[begin DATASET]

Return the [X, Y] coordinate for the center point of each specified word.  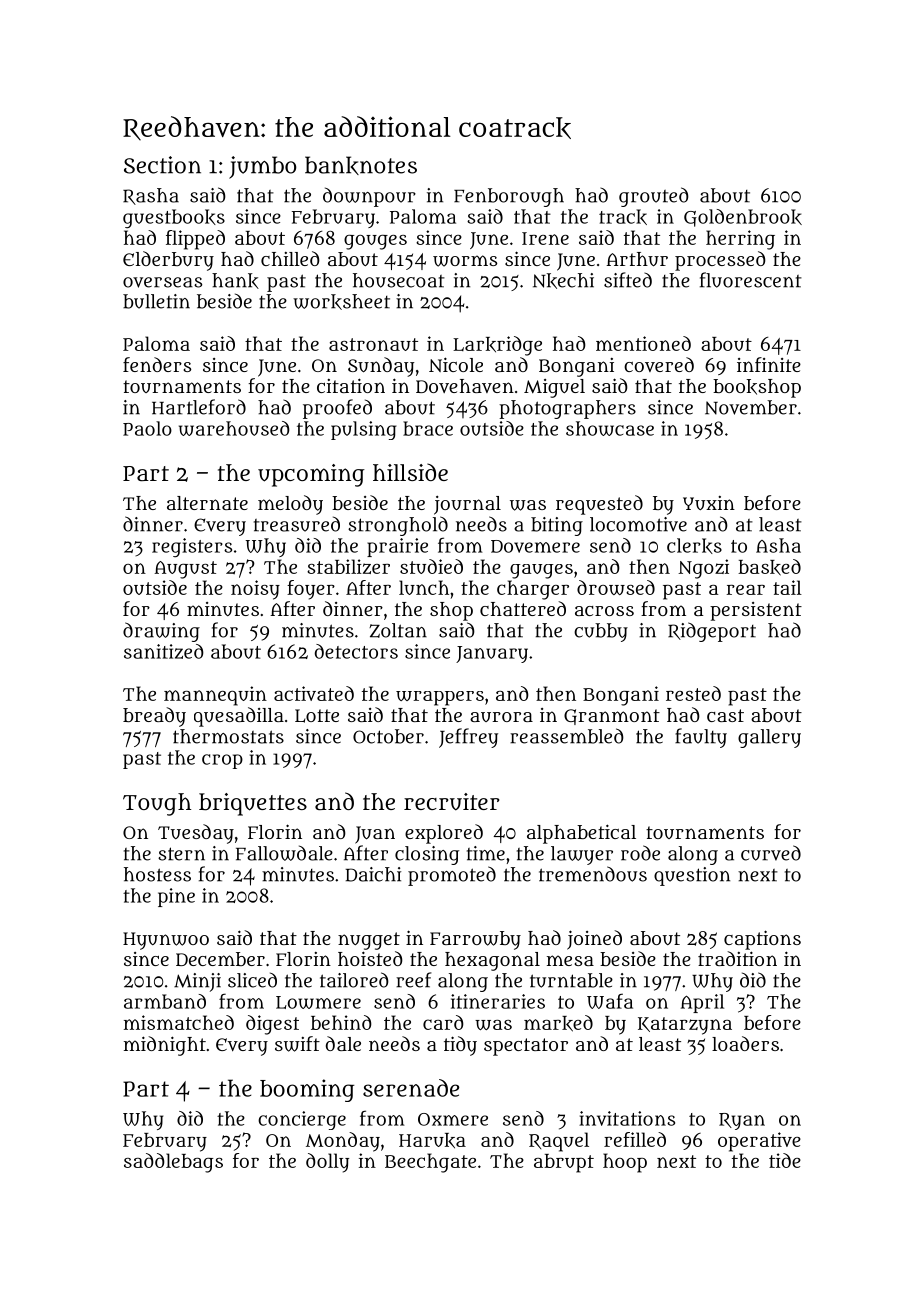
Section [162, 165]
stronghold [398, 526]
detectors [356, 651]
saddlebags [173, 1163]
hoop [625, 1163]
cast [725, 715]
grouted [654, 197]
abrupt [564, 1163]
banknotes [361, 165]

[end DATASET]

* **EXERCISE BRIEF**: Can you render every line of the listing above as a JSON list of strings, one string per line with blank lines dropped? Leave the picture out of your answer.

* **WRITTEN RESPONSE**:
[
  "Return the [X, Y] coordinate for the center point of each specified word.  ",
  "Section [162, 165]",
  "stronghold [398, 526]",
  "detectors [356, 651]",
  "saddlebags [173, 1163]",
  "hoop [625, 1163]",
  "cast [725, 715]",
  "grouted [654, 197]",
  "abrupt [564, 1163]",
  "banknotes [361, 165]"
]